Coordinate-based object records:
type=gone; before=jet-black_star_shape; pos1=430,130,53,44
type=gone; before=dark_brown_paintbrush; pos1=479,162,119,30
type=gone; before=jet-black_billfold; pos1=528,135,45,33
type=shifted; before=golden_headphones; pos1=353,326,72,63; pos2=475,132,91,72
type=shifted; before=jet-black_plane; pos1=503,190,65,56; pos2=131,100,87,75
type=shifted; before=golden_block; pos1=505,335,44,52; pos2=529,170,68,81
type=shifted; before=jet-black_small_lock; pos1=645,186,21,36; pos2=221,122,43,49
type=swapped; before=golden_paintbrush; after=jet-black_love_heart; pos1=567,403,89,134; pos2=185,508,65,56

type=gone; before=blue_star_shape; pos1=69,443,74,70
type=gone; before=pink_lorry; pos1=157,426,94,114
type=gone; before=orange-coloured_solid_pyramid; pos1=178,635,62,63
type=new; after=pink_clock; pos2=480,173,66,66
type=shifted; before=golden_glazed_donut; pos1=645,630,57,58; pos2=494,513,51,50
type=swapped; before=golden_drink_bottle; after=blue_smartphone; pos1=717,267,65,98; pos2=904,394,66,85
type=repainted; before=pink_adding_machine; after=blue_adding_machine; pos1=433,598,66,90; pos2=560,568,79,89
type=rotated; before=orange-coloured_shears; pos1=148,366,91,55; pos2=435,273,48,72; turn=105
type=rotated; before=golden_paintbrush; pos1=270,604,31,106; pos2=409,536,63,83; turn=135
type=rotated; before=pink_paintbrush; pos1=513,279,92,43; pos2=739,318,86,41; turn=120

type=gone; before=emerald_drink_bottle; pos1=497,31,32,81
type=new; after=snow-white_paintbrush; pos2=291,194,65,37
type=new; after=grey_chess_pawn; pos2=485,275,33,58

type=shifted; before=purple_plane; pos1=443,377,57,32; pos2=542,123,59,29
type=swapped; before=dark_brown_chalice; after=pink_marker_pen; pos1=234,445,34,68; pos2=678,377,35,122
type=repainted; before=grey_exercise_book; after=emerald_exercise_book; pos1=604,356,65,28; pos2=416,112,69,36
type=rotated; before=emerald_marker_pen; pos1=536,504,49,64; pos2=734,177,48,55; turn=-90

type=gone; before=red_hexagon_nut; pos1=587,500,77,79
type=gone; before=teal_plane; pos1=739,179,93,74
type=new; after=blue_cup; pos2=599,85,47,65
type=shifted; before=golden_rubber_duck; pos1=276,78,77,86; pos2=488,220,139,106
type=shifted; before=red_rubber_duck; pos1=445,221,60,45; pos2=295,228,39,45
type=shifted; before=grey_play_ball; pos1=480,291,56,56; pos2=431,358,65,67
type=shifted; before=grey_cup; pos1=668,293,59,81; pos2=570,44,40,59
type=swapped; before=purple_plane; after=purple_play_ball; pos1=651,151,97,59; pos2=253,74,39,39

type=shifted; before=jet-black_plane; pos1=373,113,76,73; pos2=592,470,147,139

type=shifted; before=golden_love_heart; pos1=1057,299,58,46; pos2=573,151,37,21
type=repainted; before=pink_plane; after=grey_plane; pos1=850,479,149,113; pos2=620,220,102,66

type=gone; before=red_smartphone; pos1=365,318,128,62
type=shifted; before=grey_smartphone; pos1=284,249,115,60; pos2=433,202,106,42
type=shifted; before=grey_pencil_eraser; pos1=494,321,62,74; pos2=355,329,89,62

__PROMPT__
When you reach the line that contains "type=shifted; before=jet-black_small_lock; pos1=645,186,21,36;", stop; output it and every line before it from the start of the data, exactly as written.

__SOLUTION FOR THIS TASK__
type=gone; before=jet-black_star_shape; pos1=430,130,53,44
type=gone; before=dark_brown_paintbrush; pos1=479,162,119,30
type=gone; before=jet-black_billfold; pos1=528,135,45,33
type=shifted; before=golden_headphones; pos1=353,326,72,63; pos2=475,132,91,72
type=shifted; before=jet-black_plane; pos1=503,190,65,56; pos2=131,100,87,75
type=shifted; before=golden_block; pos1=505,335,44,52; pos2=529,170,68,81
type=shifted; before=jet-black_small_lock; pos1=645,186,21,36; pos2=221,122,43,49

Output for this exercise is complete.